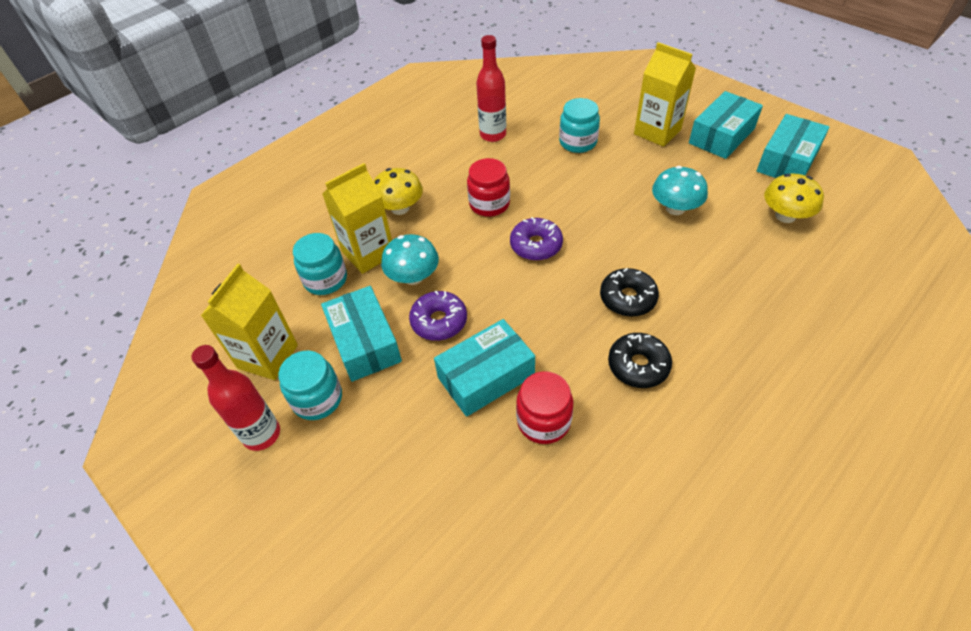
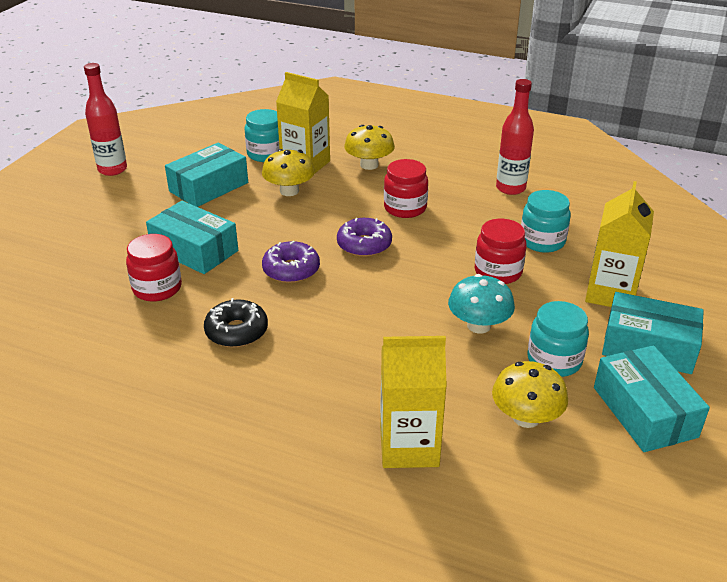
camera: 65 degrees right, 15 degrees down
yellow carton [201,264,298,380] -> yellow carton moved to [380,336,447,468]
turquoise jar [278,351,342,420] -> turquoise jar moved to [528,301,589,377]
turquoise mushroom [381,234,439,285] -> yellow mushroom [262,149,315,196]
purple donut [409,291,467,341] -> purple donut moved to [262,241,320,283]
black donut [600,268,659,317] -> none
turquoise box [757,114,829,178] -> turquoise box turned 60 degrees clockwise [594,345,710,452]
none -> red jar [475,219,527,284]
● ● ● ● ● ● ●
• **Problem details**
Would you write out all of the records exactly, omitting the pictures?

• **Worked solution**
camera: 65 degrees right, 15 degrees down
yellow carton [201,264,298,380] -> yellow carton moved to [380,336,447,468]
turquoise jar [278,351,342,420] -> turquoise jar moved to [528,301,589,377]
turquoise mushroom [381,234,439,285] -> yellow mushroom [262,149,315,196]
purple donut [409,291,467,341] -> purple donut moved to [262,241,320,283]
black donut [600,268,659,317] -> none
turquoise box [757,114,829,178] -> turquoise box turned 60 degrees clockwise [594,345,710,452]
none -> red jar [475,219,527,284]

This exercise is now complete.